* [WHAT TO WORK ON] Pictures are not part of the answer. Return the lines from the one containing "purple hexagon: moved 3 px right, 96 px down" through the end of the data, both included, exactly as they appear.

Source data
----
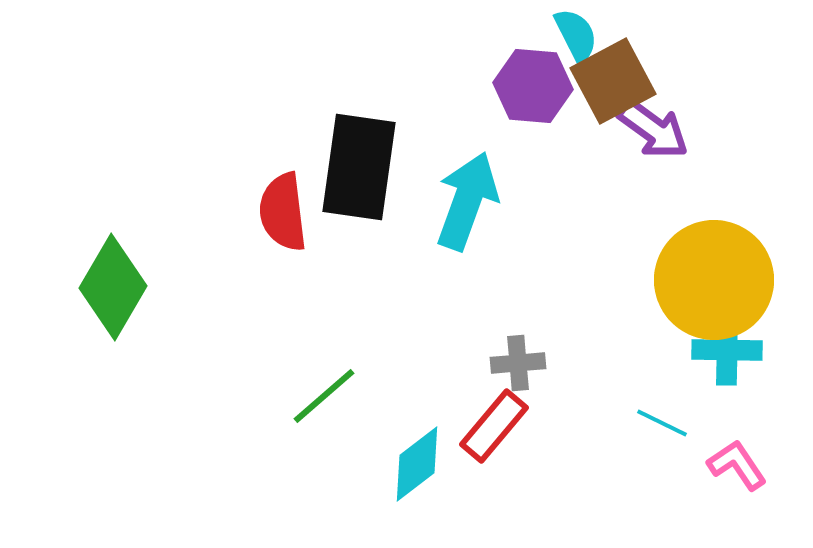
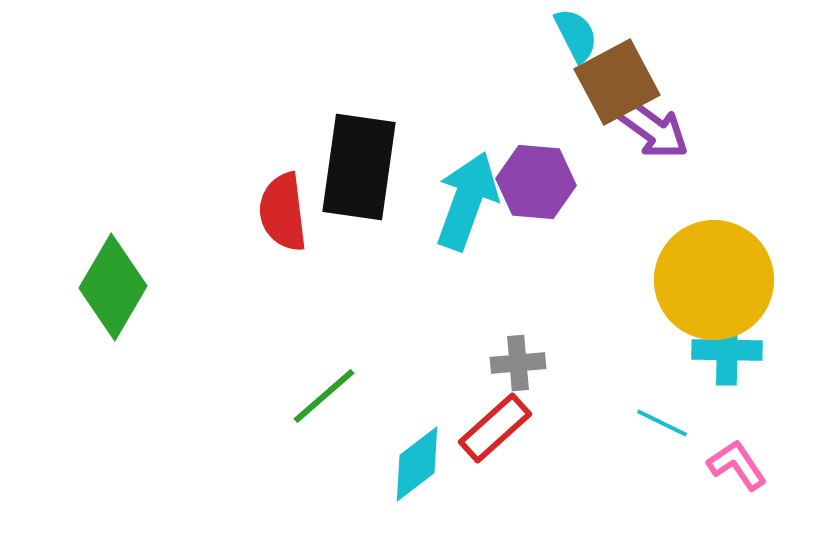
brown square: moved 4 px right, 1 px down
purple hexagon: moved 3 px right, 96 px down
red rectangle: moved 1 px right, 2 px down; rotated 8 degrees clockwise
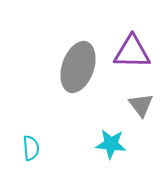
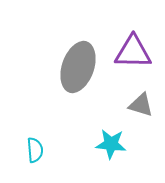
purple triangle: moved 1 px right
gray triangle: rotated 36 degrees counterclockwise
cyan semicircle: moved 4 px right, 2 px down
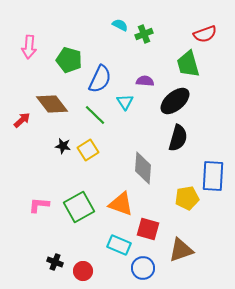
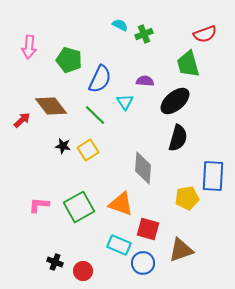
brown diamond: moved 1 px left, 2 px down
blue circle: moved 5 px up
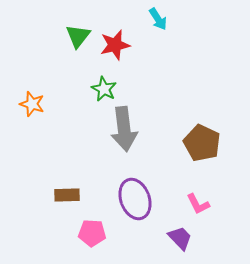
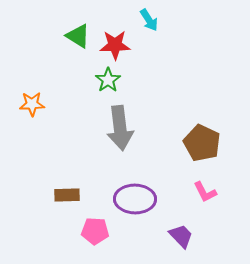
cyan arrow: moved 9 px left, 1 px down
green triangle: rotated 36 degrees counterclockwise
red star: rotated 12 degrees clockwise
green star: moved 4 px right, 9 px up; rotated 10 degrees clockwise
orange star: rotated 20 degrees counterclockwise
gray arrow: moved 4 px left, 1 px up
purple ellipse: rotated 69 degrees counterclockwise
pink L-shape: moved 7 px right, 12 px up
pink pentagon: moved 3 px right, 2 px up
purple trapezoid: moved 1 px right, 2 px up
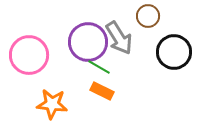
----
* [EXERCISE RESPONSE]
purple hexagon: moved 3 px right, 96 px down
red rectangle: moved 1 px right, 2 px down; rotated 8 degrees clockwise
purple triangle: moved 1 px right
gray triangle: rotated 36 degrees counterclockwise
cyan semicircle: moved 4 px right, 2 px down
brown diamond: moved 1 px left, 2 px down
blue circle: moved 5 px up
cyan arrow: moved 9 px left, 1 px down
green triangle: rotated 36 degrees counterclockwise
red star: rotated 12 degrees clockwise
green star: moved 4 px right, 9 px up; rotated 10 degrees clockwise
orange star: rotated 20 degrees counterclockwise
gray arrow: moved 4 px left, 1 px up
purple ellipse: rotated 69 degrees counterclockwise
pink L-shape: moved 7 px right, 12 px up
pink pentagon: moved 3 px right, 2 px up
purple trapezoid: moved 1 px right, 2 px up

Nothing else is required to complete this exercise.